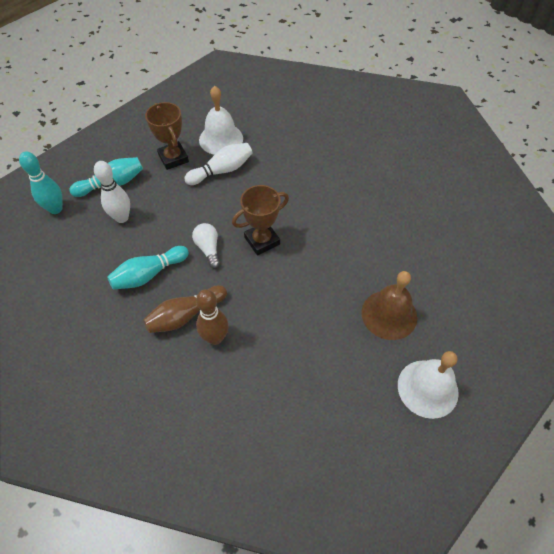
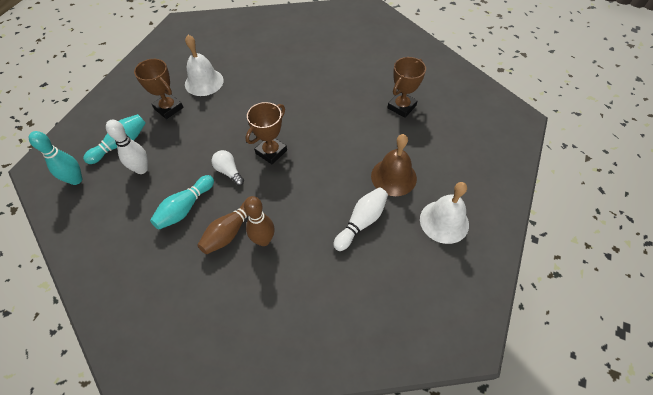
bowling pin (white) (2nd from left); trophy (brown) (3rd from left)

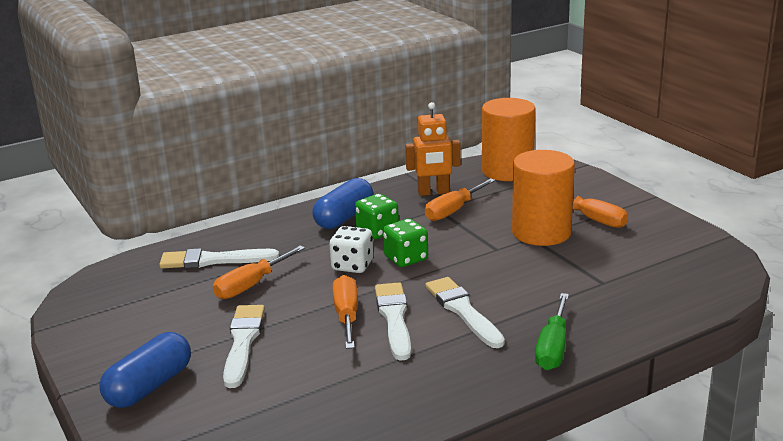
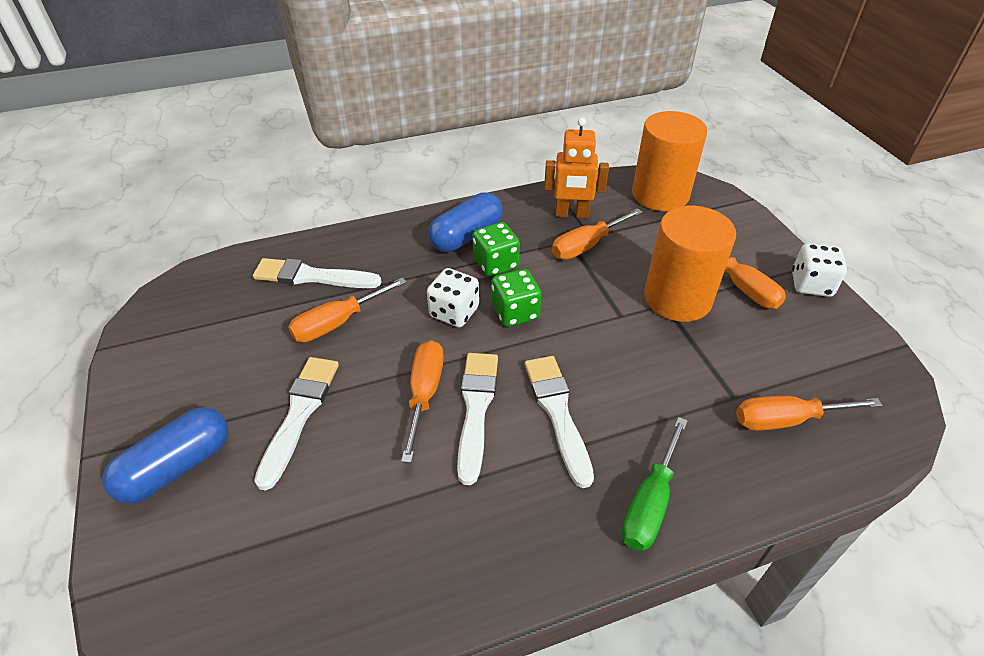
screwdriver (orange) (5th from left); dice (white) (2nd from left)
....
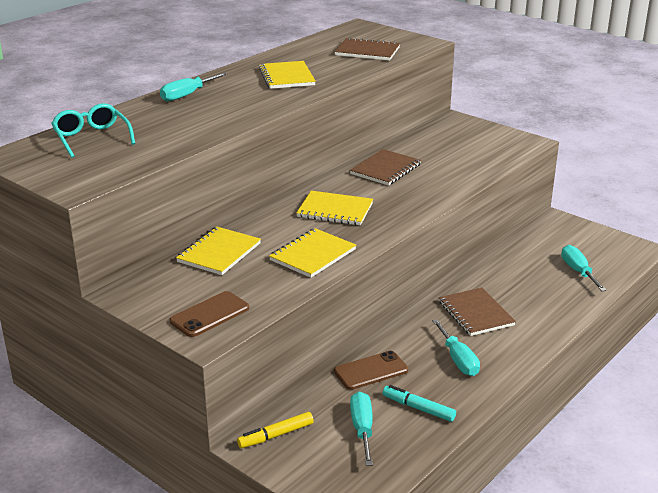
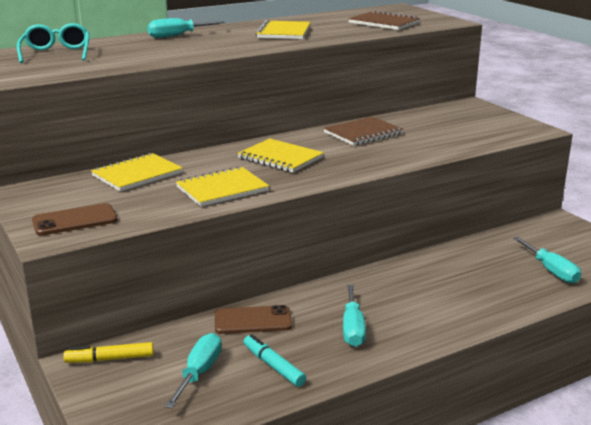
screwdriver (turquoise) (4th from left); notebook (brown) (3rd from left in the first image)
....
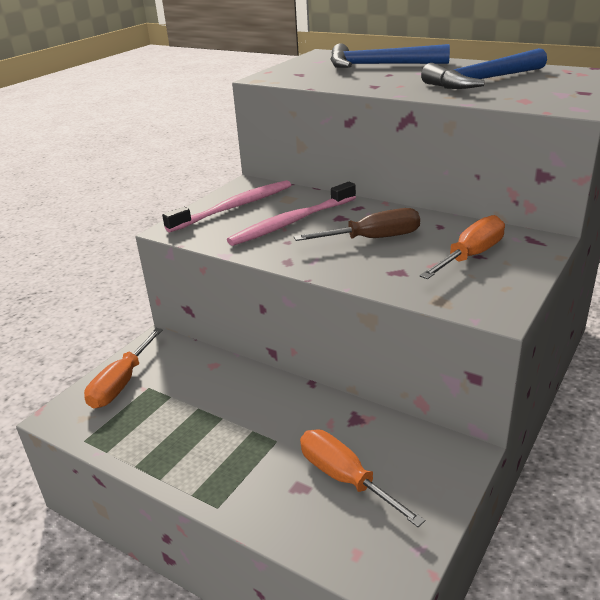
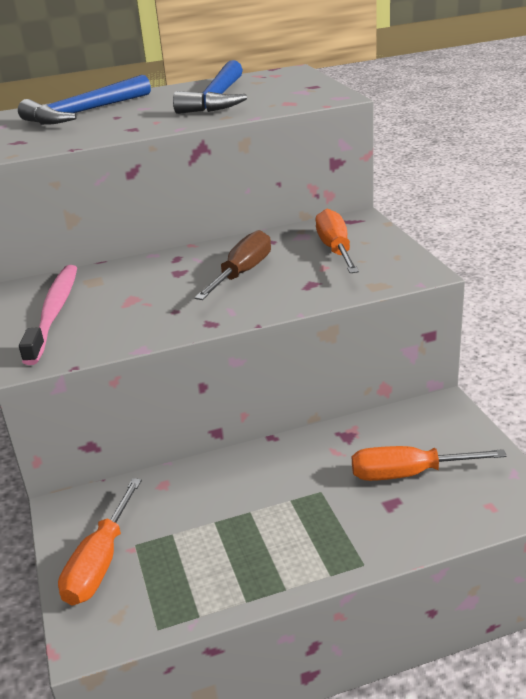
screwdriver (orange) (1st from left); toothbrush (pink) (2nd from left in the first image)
....
_WHAT YOU HAVE TO DO_
Among the entries above, take the lines from the one with "bowling pin (white)" through the one with "screwdriver (orange) (5th" and retype them exactly, leaving out the pictures.

_TASK RESPONSE_
bowling pin (white) (2nd from left); trophy (brown) (3rd from left)

screwdriver (orange) (5th from left); dice (white) (2nd from left)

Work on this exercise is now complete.